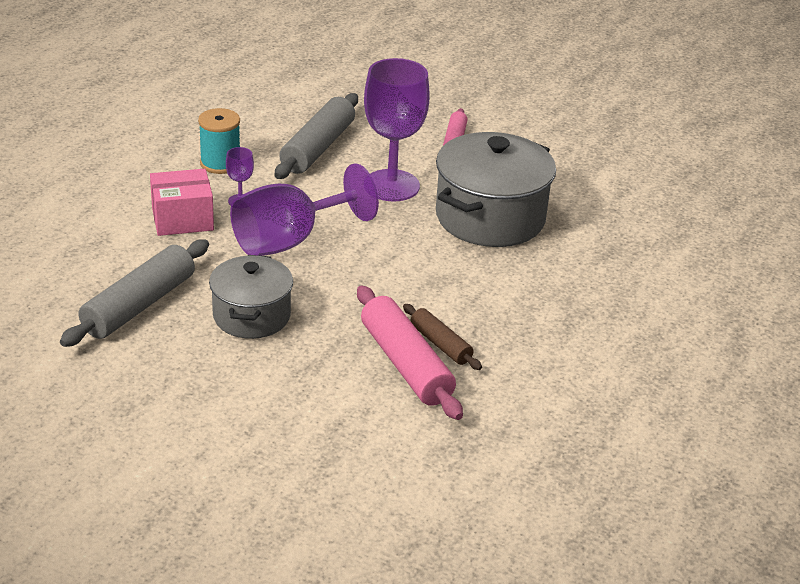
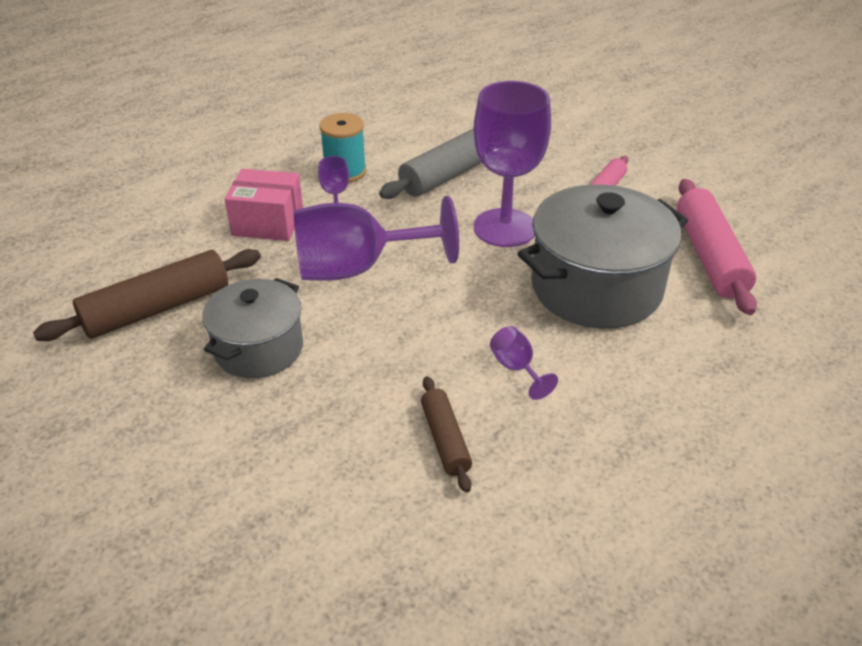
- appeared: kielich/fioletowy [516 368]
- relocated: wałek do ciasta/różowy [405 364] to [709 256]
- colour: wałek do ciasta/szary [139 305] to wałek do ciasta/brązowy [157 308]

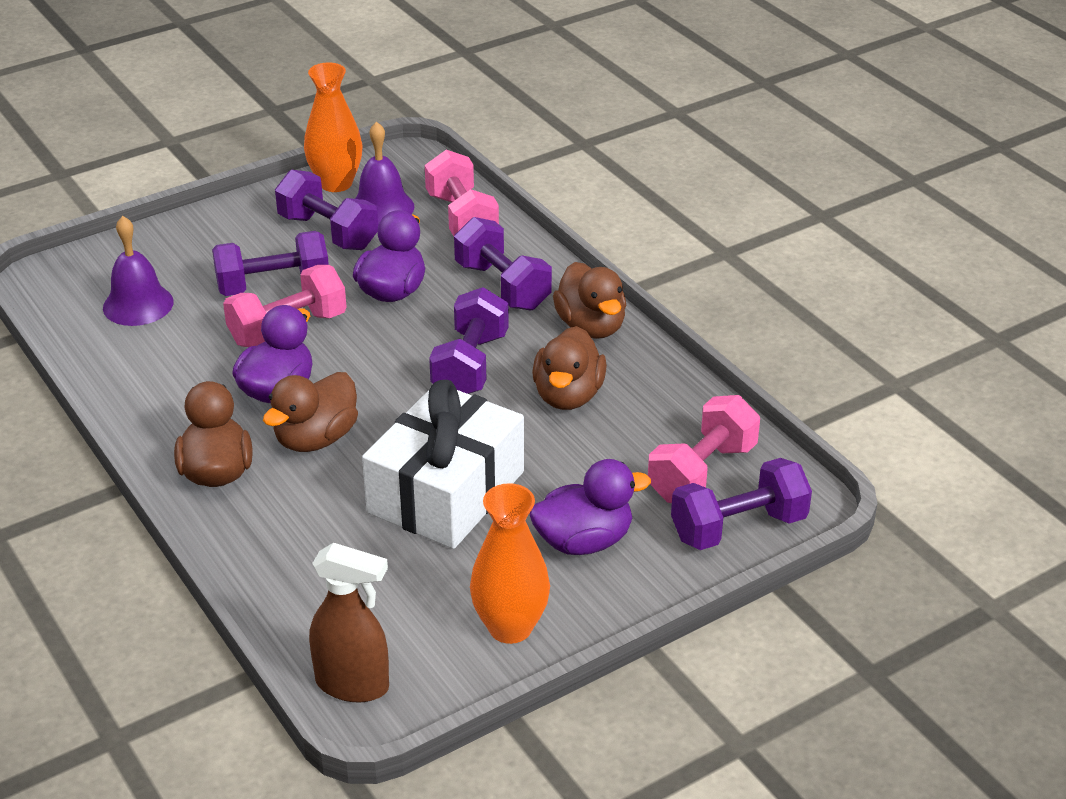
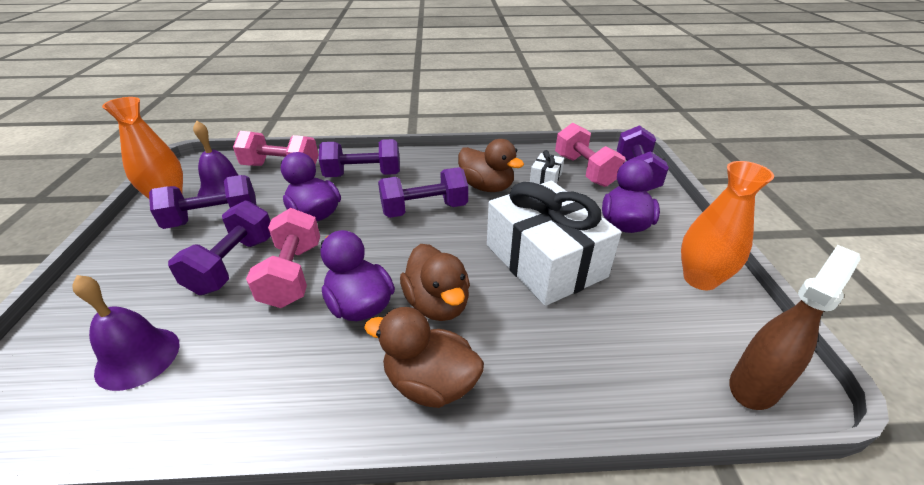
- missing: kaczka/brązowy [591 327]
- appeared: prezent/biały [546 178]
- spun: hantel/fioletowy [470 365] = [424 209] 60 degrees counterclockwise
* * *
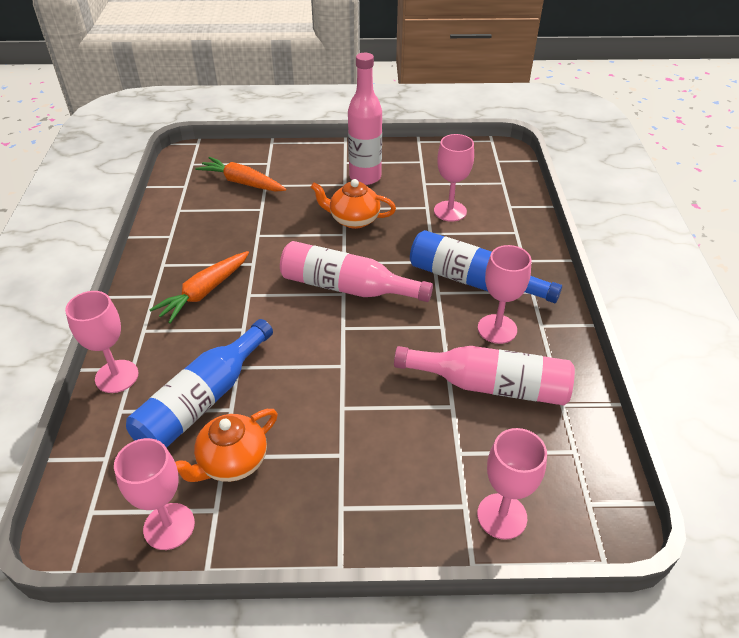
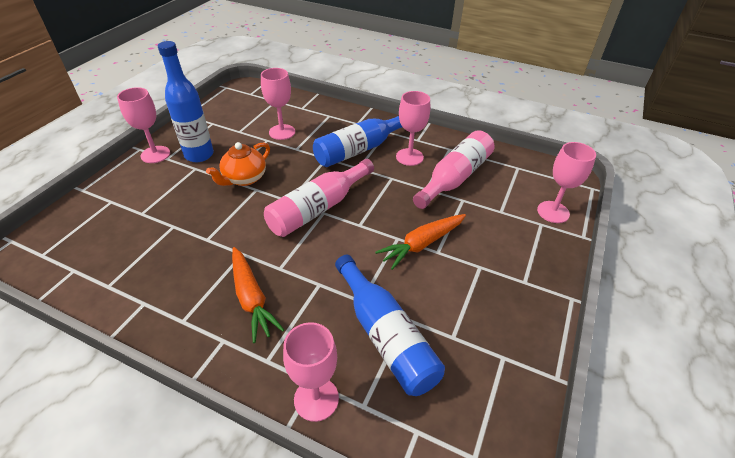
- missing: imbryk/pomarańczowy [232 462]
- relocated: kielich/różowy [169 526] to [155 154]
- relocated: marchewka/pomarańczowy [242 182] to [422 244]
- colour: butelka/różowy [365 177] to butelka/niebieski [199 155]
* * *
### Instructions to follow
From the entries above, write out only the lines starting at the line that holds "- appeared: kielich/fioletowy [516 368]" and ending at the line that holds "- relocated: wałek", keeping both and matching them exactly.

### Answer for this exercise
- appeared: kielich/fioletowy [516 368]
- relocated: wałek do ciasta/różowy [405 364] to [709 256]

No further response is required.